§ **THE PROBLEM**
Identify all lines in the data containing the string "gray". Copy them out.
>>>>
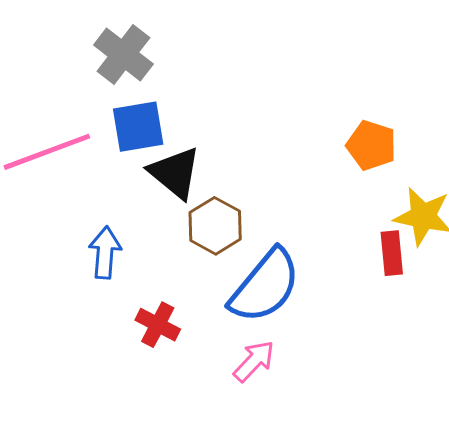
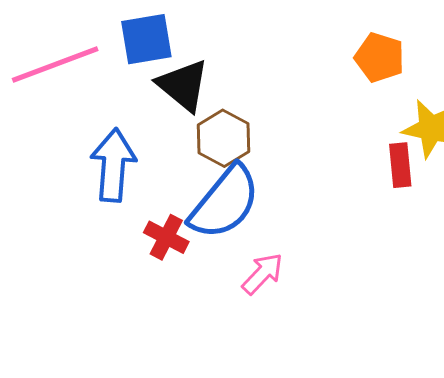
blue arrow: (105, 253) -> (113, 165), size x1.4
blue semicircle: (265, 286) -> (225, 202), moved

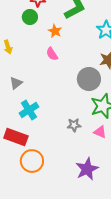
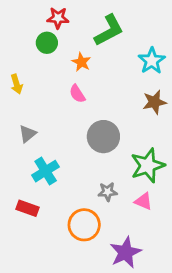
gray circle: (89, 79) -> (103, 137), moved
red rectangle: (16, 137) -> (28, 208), size x0.7
orange circle: (32, 161) -> (84, 225), moved

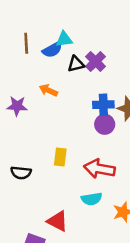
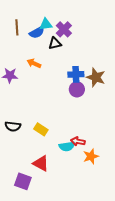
purple cross: (96, 61) -> (64, 29), moved
yellow rectangle: (60, 157) -> (41, 129), moved, turned -64
red arrow: (99, 169) -> (78, 141), moved, size x0.6

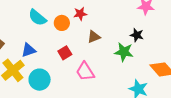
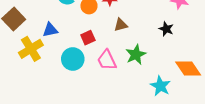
green star: (124, 52) -> (136, 55), moved, turned 30
cyan circle: (40, 80) -> (73, 59), moved

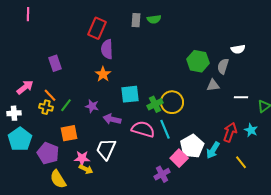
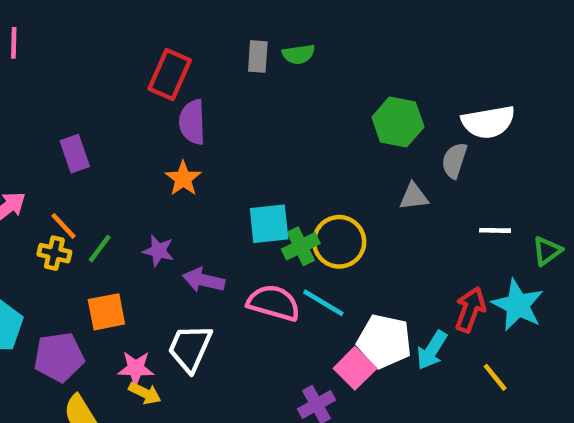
white semicircle: (238, 49) -> (488, 122), size x1.6
green hexagon: (198, 61) -> (398, 122), moved
gray triangle: (213, 85) -> (414, 197), moved
cyan square: (130, 94) -> (269, 224), moved
cyan line: (165, 129) -> (323, 303), turned -36
cyan star: (251, 130) -> (518, 305), size x1.6
white pentagon: (192, 146) -> (384, 341), turned -30
purple pentagon: (48, 153) -> (59, 357), turned -30

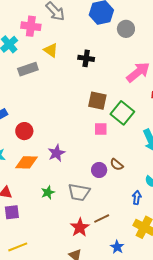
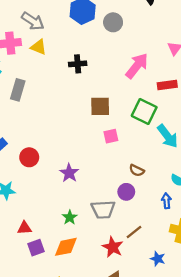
yellow triangle: (51, 50) -> (39, 47), moved
gray rectangle: (28, 69) -> (18, 90), turned -42
green square: (122, 113) -> (144, 112), moved
orange diamond: (26, 162) -> (66, 247), moved
purple circle: (99, 170) -> (126, 192), moved

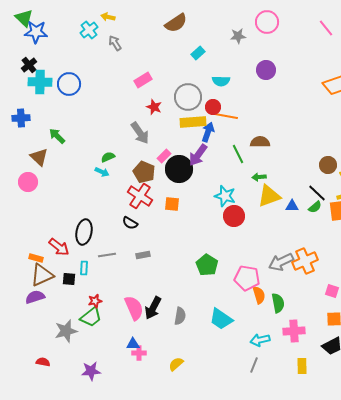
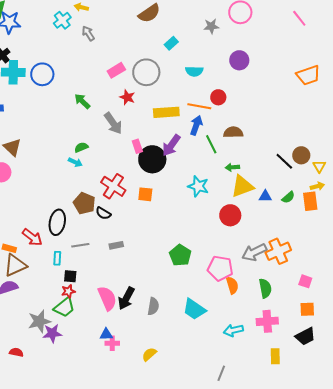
gray circle: (188, 97) -> (146, 72), moved
red circle: (213, 107) -> (218, 97), moved
blue arrow: (208, 132) -> (196, 125), moved
green arrow: (57, 136) -> (82, 101), moved
pink rectangle: (164, 156) -> (137, 146), turned -64
brown pentagon: (144, 172) -> (84, 203), moved
black line: (317, 193) -> (284, 161), moved
red circle: (234, 216) -> (230, 215), moved
black square: (69, 279) -> (70, 276), moved
green semicircle: (278, 303) -> (265, 288), moved
gray line: (254, 365) -> (221, 373), moved
purple star: (91, 371) -> (52, 333), moved

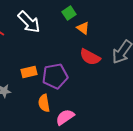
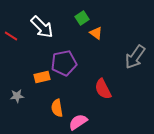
red semicircle: (90, 57) -> (103, 89), moved, turned 35
purple pentagon: (55, 76) -> (64, 63), moved

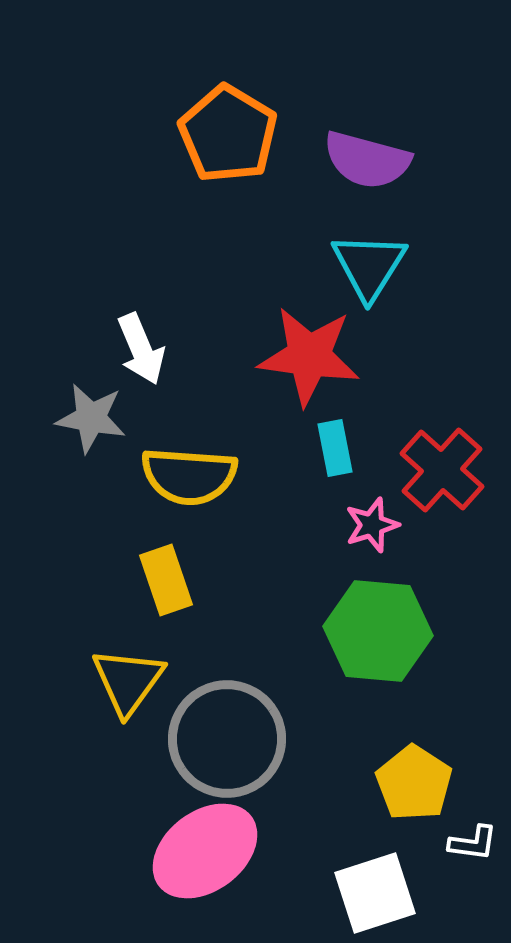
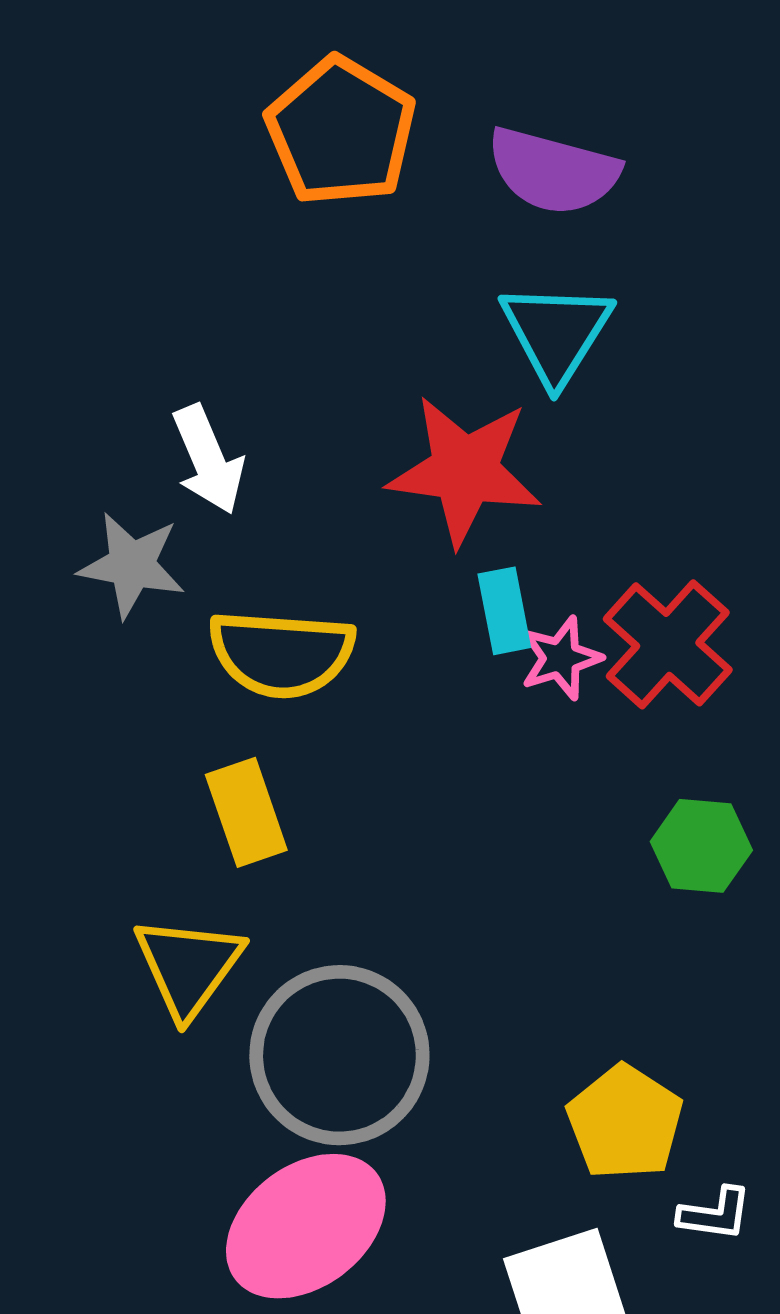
pink star: (372, 525) -> (561, 658), moved
green hexagon: (378, 631) -> (701, 846), moved, size x0.6

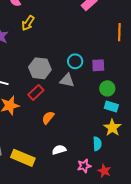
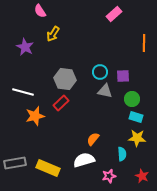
gray triangle: (67, 80) -> (105, 91), moved
orange semicircle: (48, 118) -> (93, 139), moved
yellow star: (112, 128) -> (137, 138), turned -30
white semicircle: (59, 150) -> (84, 160), size x1.5
red star: (104, 171) -> (142, 176), moved

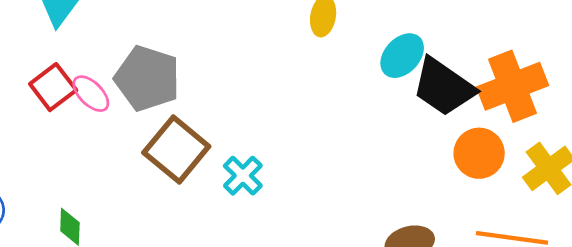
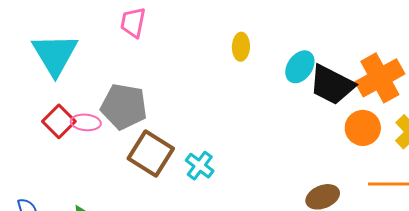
pink ellipse: (91, 94) -> (86, 122), turned -32

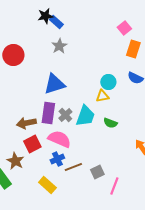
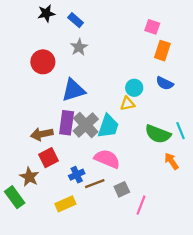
black star: (45, 16) -> (46, 13), moved
pink square: (124, 28) -> (152, 27), turned -32
red circle: (13, 55) -> (43, 62), moved
gray cross: (65, 115) -> (86, 125), size x1.6
green semicircle: (110, 123) -> (158, 134), moved, size x1.6
pink semicircle: (59, 139) -> (107, 159), moved
yellow rectangle: (47, 185) -> (65, 204), turned -66

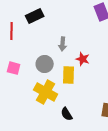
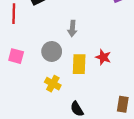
red star: (83, 59) -> (103, 57), moved
yellow cross: (46, 92) -> (53, 84), size x0.6

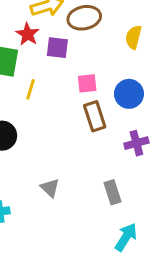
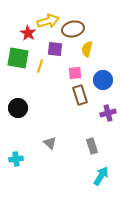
red star: (28, 34) -> (28, 33), moved
yellow semicircle: (133, 37) -> (87, 49), moved
yellow line: (30, 89) -> (40, 66), moved

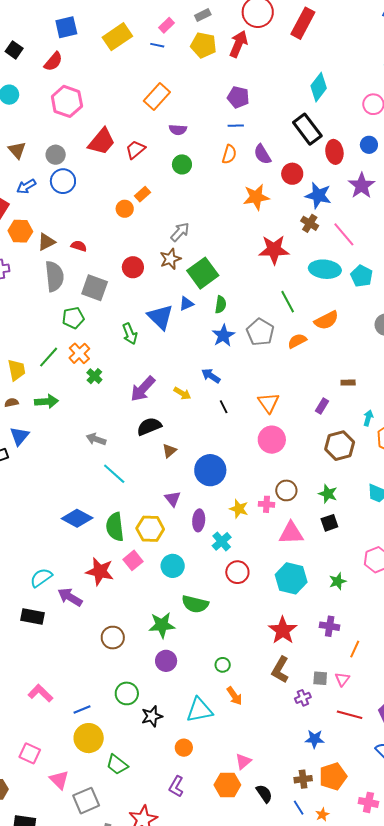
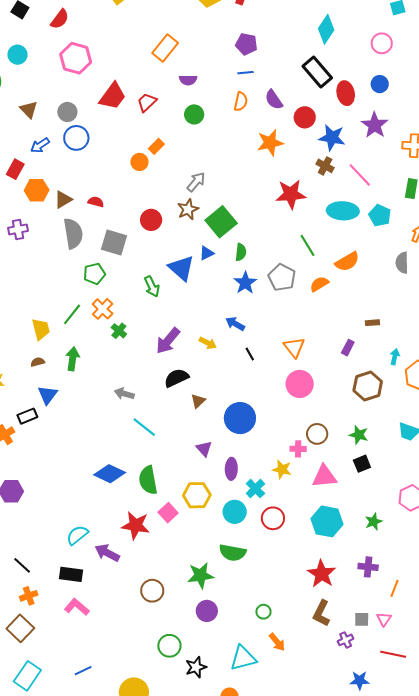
<<<<
§ **TASK SOLUTION**
gray circle: (89, 79) -> (103, 137), moved
gray triangle: (213, 85) -> (414, 197), moved
gray rectangle: (28, 69) -> (18, 90), turned -42
gray circle: (188, 97) -> (146, 72), moved
gray line: (254, 365) -> (221, 373), moved
gray triangle: (67, 80) -> (105, 91), moved
gray cross: (65, 115) -> (86, 125), size x1.6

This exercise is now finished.